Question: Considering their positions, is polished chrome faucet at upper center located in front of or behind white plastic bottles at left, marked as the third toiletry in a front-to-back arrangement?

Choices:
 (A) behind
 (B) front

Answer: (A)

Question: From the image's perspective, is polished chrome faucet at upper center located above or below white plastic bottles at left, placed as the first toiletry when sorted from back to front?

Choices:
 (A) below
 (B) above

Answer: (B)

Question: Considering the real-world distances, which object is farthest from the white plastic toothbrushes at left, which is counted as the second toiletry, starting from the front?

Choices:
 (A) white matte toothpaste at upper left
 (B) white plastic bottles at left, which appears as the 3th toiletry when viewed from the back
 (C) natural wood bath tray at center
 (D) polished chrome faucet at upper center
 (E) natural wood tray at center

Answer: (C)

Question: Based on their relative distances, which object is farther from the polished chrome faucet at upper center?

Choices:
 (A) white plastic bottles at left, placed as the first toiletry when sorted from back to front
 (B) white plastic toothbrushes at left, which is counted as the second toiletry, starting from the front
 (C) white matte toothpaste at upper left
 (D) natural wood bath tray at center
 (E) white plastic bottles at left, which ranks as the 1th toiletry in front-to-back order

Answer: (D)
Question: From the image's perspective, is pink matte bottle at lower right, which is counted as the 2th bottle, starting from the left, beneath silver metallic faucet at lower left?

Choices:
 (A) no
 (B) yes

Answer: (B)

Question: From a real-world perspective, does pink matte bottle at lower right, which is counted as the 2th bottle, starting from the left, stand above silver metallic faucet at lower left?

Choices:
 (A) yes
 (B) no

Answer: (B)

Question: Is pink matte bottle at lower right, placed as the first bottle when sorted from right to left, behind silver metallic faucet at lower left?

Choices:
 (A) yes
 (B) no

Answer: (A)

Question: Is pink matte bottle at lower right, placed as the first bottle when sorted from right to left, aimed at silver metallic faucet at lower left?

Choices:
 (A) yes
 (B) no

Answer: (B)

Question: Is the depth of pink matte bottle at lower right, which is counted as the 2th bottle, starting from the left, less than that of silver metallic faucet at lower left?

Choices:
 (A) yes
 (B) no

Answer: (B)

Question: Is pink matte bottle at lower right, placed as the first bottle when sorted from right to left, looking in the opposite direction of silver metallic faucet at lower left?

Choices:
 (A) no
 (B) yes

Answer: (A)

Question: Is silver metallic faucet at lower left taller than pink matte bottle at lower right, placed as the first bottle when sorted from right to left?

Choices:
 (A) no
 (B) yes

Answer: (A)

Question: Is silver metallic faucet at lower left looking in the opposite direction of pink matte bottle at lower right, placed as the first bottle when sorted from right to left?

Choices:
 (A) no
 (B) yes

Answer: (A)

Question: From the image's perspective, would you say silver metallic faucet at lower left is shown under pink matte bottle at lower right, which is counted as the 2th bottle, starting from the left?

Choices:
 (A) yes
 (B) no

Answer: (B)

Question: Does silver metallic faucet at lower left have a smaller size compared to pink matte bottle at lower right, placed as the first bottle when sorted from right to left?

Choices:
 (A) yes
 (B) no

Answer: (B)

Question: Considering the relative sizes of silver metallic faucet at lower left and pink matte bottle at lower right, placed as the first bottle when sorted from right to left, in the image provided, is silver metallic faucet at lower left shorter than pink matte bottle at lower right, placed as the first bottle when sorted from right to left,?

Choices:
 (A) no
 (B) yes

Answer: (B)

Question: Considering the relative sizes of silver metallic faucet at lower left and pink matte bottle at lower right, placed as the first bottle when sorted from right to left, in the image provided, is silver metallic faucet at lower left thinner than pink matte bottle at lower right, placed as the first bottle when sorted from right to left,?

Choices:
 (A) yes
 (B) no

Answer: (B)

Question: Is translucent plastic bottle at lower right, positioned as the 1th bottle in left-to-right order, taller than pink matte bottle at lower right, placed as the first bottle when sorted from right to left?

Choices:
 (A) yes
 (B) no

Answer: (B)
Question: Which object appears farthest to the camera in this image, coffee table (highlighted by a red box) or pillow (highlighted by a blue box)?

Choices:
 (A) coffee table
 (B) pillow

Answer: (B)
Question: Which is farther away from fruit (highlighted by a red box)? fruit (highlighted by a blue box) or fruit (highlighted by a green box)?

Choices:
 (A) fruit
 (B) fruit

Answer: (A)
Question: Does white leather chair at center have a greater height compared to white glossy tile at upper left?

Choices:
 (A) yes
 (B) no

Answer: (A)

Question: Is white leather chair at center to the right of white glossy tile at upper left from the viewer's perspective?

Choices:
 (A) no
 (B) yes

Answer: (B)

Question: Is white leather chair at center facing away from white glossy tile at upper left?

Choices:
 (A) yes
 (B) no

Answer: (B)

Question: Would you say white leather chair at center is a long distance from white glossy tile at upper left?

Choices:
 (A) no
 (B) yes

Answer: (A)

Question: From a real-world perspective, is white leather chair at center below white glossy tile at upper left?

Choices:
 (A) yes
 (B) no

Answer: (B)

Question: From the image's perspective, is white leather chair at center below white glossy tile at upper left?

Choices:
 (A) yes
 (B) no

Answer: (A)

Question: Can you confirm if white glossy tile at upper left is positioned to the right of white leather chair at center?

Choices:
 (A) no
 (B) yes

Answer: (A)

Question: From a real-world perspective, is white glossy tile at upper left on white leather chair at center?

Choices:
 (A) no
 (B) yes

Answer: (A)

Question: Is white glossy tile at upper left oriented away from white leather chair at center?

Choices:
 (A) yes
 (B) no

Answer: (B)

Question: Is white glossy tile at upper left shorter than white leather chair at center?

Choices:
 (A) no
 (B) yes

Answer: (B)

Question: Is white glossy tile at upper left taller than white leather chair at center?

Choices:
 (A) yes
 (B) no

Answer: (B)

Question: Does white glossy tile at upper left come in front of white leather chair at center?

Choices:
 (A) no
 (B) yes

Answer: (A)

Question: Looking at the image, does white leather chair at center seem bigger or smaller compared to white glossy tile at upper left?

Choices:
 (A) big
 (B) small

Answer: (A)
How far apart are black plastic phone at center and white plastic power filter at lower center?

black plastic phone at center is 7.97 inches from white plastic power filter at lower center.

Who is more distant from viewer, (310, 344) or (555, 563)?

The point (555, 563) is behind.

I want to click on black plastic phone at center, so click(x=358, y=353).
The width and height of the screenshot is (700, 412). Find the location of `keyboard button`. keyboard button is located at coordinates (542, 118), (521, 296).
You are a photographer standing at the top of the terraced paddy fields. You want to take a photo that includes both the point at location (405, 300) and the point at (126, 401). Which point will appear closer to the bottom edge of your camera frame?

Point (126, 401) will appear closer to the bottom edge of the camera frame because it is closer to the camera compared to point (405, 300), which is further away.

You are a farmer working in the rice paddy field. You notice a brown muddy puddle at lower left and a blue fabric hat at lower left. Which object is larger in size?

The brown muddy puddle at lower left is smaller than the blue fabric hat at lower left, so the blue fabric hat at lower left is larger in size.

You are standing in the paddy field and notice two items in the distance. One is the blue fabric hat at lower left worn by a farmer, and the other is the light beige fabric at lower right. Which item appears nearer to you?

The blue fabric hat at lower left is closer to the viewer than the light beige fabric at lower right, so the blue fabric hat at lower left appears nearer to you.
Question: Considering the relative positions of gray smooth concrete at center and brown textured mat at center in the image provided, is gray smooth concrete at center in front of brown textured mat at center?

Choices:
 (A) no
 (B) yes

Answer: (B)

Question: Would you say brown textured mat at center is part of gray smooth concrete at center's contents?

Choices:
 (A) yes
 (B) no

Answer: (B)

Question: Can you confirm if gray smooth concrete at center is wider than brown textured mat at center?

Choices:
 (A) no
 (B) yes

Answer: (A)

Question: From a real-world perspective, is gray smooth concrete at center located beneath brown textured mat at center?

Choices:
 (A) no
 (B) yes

________________________________________

◆ What you have to do: Copy all of the material above word for word, with no changes.

◆ Complete response:
Question: Considering their positions, is polished chrome faucet at upper center located in front of or behind white plastic bottles at left, marked as the third toiletry in a front-to-back arrangement?

Choices:
 (A) behind
 (B) front

Answer: (A)

Question: From the image's perspective, is polished chrome faucet at upper center located above or below white plastic bottles at left, placed as the first toiletry when sorted from back to front?

Choices:
 (A) below
 (B) above

Answer: (B)

Question: Considering the real-world distances, which object is farthest from the white plastic toothbrushes at left, which is counted as the second toiletry, starting from the front?

Choices:
 (A) white matte toothpaste at upper left
 (B) white plastic bottles at left, which appears as the 3th toiletry when viewed from the back
 (C) natural wood bath tray at center
 (D) polished chrome faucet at upper center
 (E) natural wood tray at center

Answer: (C)

Question: Based on their relative distances, which object is farther from the polished chrome faucet at upper center?

Choices:
 (A) white plastic bottles at left, placed as the first toiletry when sorted from back to front
 (B) white plastic toothbrushes at left, which is counted as the second toiletry, starting from the front
 (C) white matte toothpaste at upper left
 (D) natural wood bath tray at center
 (E) white plastic bottles at left, which ranks as the 1th toiletry in front-to-back order

Answer: (D)
Question: From the image's perspective, is pink matte bottle at lower right, which is counted as the 2th bottle, starting from the left, beneath silver metallic faucet at lower left?

Choices:
 (A) no
 (B) yes

Answer: (B)

Question: From a real-world perspective, does pink matte bottle at lower right, which is counted as the 2th bottle, starting from the left, stand above silver metallic faucet at lower left?

Choices:
 (A) yes
 (B) no

Answer: (B)

Question: Is pink matte bottle at lower right, placed as the first bottle when sorted from right to left, behind silver metallic faucet at lower left?

Choices:
 (A) yes
 (B) no

Answer: (A)

Question: Is pink matte bottle at lower right, placed as the first bottle when sorted from right to left, aimed at silver metallic faucet at lower left?

Choices:
 (A) yes
 (B) no

Answer: (B)

Question: Is the depth of pink matte bottle at lower right, which is counted as the 2th bottle, starting from the left, less than that of silver metallic faucet at lower left?

Choices:
 (A) yes
 (B) no

Answer: (B)

Question: Is pink matte bottle at lower right, placed as the first bottle when sorted from right to left, looking in the opposite direction of silver metallic faucet at lower left?

Choices:
 (A) no
 (B) yes

Answer: (A)

Question: Is silver metallic faucet at lower left taller than pink matte bottle at lower right, placed as the first bottle when sorted from right to left?

Choices:
 (A) no
 (B) yes

Answer: (A)

Question: Is silver metallic faucet at lower left looking in the opposite direction of pink matte bottle at lower right, placed as the first bottle when sorted from right to left?

Choices:
 (A) no
 (B) yes

Answer: (A)

Question: From the image's perspective, would you say silver metallic faucet at lower left is shown under pink matte bottle at lower right, which is counted as the 2th bottle, starting from the left?

Choices:
 (A) yes
 (B) no

Answer: (B)

Question: Does silver metallic faucet at lower left have a smaller size compared to pink matte bottle at lower right, placed as the first bottle when sorted from right to left?

Choices:
 (A) yes
 (B) no

Answer: (B)

Question: Considering the relative sizes of silver metallic faucet at lower left and pink matte bottle at lower right, placed as the first bottle when sorted from right to left, in the image provided, is silver metallic faucet at lower left shorter than pink matte bottle at lower right, placed as the first bottle when sorted from right to left,?

Choices:
 (A) no
 (B) yes

Answer: (B)

Question: Considering the relative sizes of silver metallic faucet at lower left and pink matte bottle at lower right, placed as the first bottle when sorted from right to left, in the image provided, is silver metallic faucet at lower left thinner than pink matte bottle at lower right, placed as the first bottle when sorted from right to left,?

Choices:
 (A) yes
 (B) no

Answer: (B)

Question: Is translucent plastic bottle at lower right, positioned as the 1th bottle in left-to-right order, taller than pink matte bottle at lower right, placed as the first bottle when sorted from right to left?

Choices:
 (A) yes
 (B) no

Answer: (B)
Question: Which object appears farthest to the camera in this image, coffee table (highlighted by a red box) or pillow (highlighted by a blue box)?

Choices:
 (A) coffee table
 (B) pillow

Answer: (B)
Question: Which is farther away from fruit (highlighted by a red box)? fruit (highlighted by a blue box) or fruit (highlighted by a green box)?

Choices:
 (A) fruit
 (B) fruit

Answer: (A)
Question: Does white leather chair at center have a greater height compared to white glossy tile at upper left?

Choices:
 (A) yes
 (B) no

Answer: (A)

Question: Is white leather chair at center to the right of white glossy tile at upper left from the viewer's perspective?

Choices:
 (A) no
 (B) yes

Answer: (B)

Question: Is white leather chair at center facing away from white glossy tile at upper left?

Choices:
 (A) yes
 (B) no

Answer: (B)

Question: Would you say white leather chair at center is a long distance from white glossy tile at upper left?

Choices:
 (A) no
 (B) yes

Answer: (A)

Question: From a real-world perspective, is white leather chair at center below white glossy tile at upper left?

Choices:
 (A) yes
 (B) no

Answer: (B)

Question: From the image's perspective, is white leather chair at center below white glossy tile at upper left?

Choices:
 (A) yes
 (B) no

Answer: (A)

Question: Can you confirm if white glossy tile at upper left is positioned to the right of white leather chair at center?

Choices:
 (A) no
 (B) yes

Answer: (A)

Question: From a real-world perspective, is white glossy tile at upper left on white leather chair at center?

Choices:
 (A) no
 (B) yes

Answer: (A)

Question: Is white glossy tile at upper left oriented away from white leather chair at center?

Choices:
 (A) yes
 (B) no

Answer: (B)

Question: Is white glossy tile at upper left shorter than white leather chair at center?

Choices:
 (A) no
 (B) yes

Answer: (B)

Question: Is white glossy tile at upper left taller than white leather chair at center?

Choices:
 (A) yes
 (B) no

Answer: (B)

Question: Does white glossy tile at upper left come in front of white leather chair at center?

Choices:
 (A) no
 (B) yes

Answer: (A)

Question: Looking at the image, does white leather chair at center seem bigger or smaller compared to white glossy tile at upper left?

Choices:
 (A) big
 (B) small

Answer: (A)
How far apart are black plastic phone at center and white plastic power filter at lower center?

black plastic phone at center is 7.97 inches from white plastic power filter at lower center.

Who is more distant from viewer, (310, 344) or (555, 563)?

The point (555, 563) is behind.

I want to click on black plastic phone at center, so click(x=358, y=353).
The width and height of the screenshot is (700, 412). Find the location of `keyboard button`. keyboard button is located at coordinates (542, 118), (521, 296).
You are a photographer standing at the top of the terraced paddy fields. You want to take a photo that includes both the point at location (405, 300) and the point at (126, 401). Which point will appear closer to the bottom edge of your camera frame?

Point (126, 401) will appear closer to the bottom edge of the camera frame because it is closer to the camera compared to point (405, 300), which is further away.

You are a farmer working in the rice paddy field. You notice a brown muddy puddle at lower left and a blue fabric hat at lower left. Which object is larger in size?

The brown muddy puddle at lower left is smaller than the blue fabric hat at lower left, so the blue fabric hat at lower left is larger in size.

You are standing in the paddy field and notice two items in the distance. One is the blue fabric hat at lower left worn by a farmer, and the other is the light beige fabric at lower right. Which item appears nearer to you?

The blue fabric hat at lower left is closer to the viewer than the light beige fabric at lower right, so the blue fabric hat at lower left appears nearer to you.
Question: Considering the relative positions of gray smooth concrete at center and brown textured mat at center in the image provided, is gray smooth concrete at center in front of brown textured mat at center?

Choices:
 (A) no
 (B) yes

Answer: (B)

Question: Would you say brown textured mat at center is part of gray smooth concrete at center's contents?

Choices:
 (A) yes
 (B) no

Answer: (B)

Question: Can you confirm if gray smooth concrete at center is wider than brown textured mat at center?

Choices:
 (A) no
 (B) yes

Answer: (A)

Question: From a real-world perspective, is gray smooth concrete at center located beneath brown textured mat at center?

Choices:
 (A) no
 (B) yes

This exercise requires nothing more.